* DIRECTIVE
Verbatim copy, images excluded: write out each record shown below.

* MATERIAL FOR THIS EXERCISE

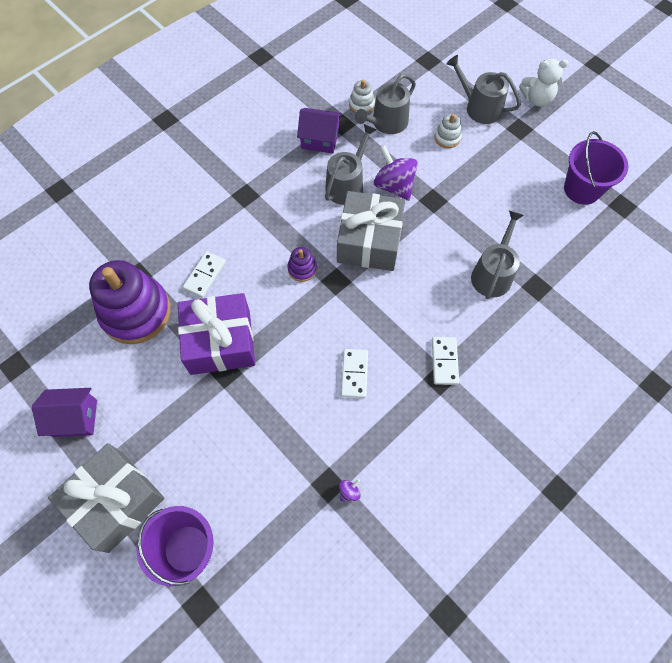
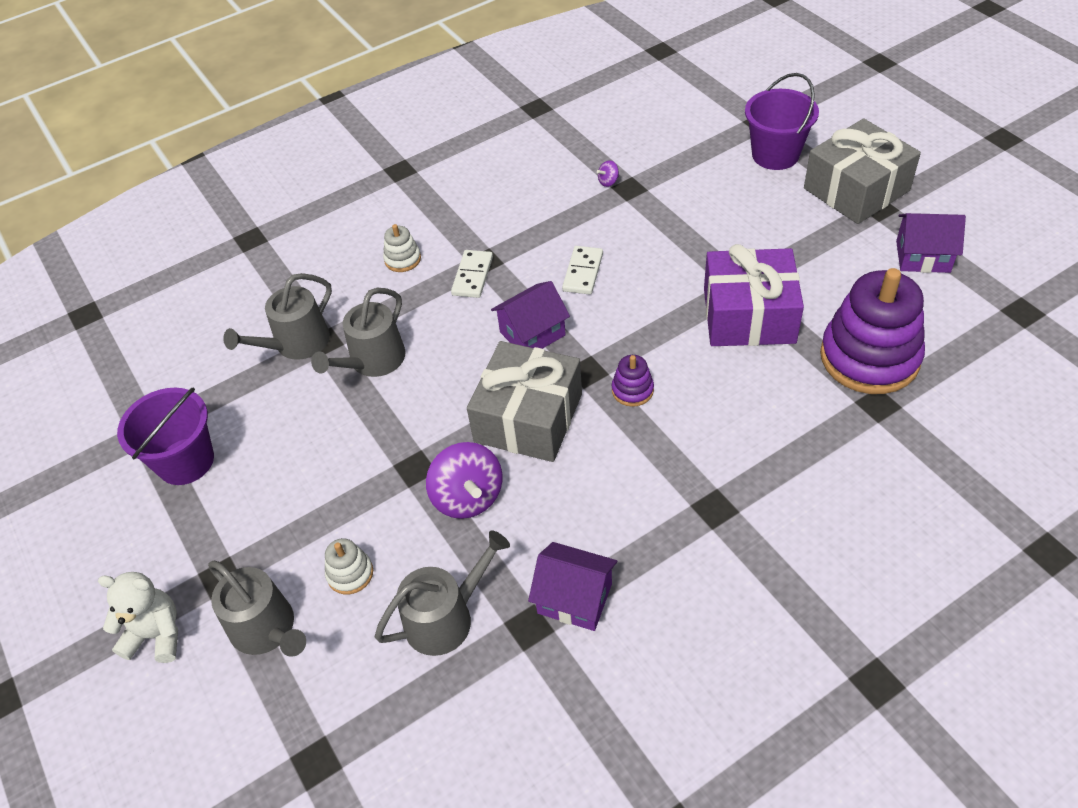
camera: 165 degrees left, 15 degrees down
white domino [183,251,226,298] -> none
grey watering can [325,124,376,205] -> grey watering can moved to [223,273,332,360]
white stacking toy [349,80,375,114] -> white stacking toy moved to [383,224,421,272]
none -> purple house [491,281,570,349]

* EXERCISE OUTPUT
camera: 165 degrees left, 15 degrees down
white domino [183,251,226,298] -> none
grey watering can [325,124,376,205] -> grey watering can moved to [223,273,332,360]
white stacking toy [349,80,375,114] -> white stacking toy moved to [383,224,421,272]
none -> purple house [491,281,570,349]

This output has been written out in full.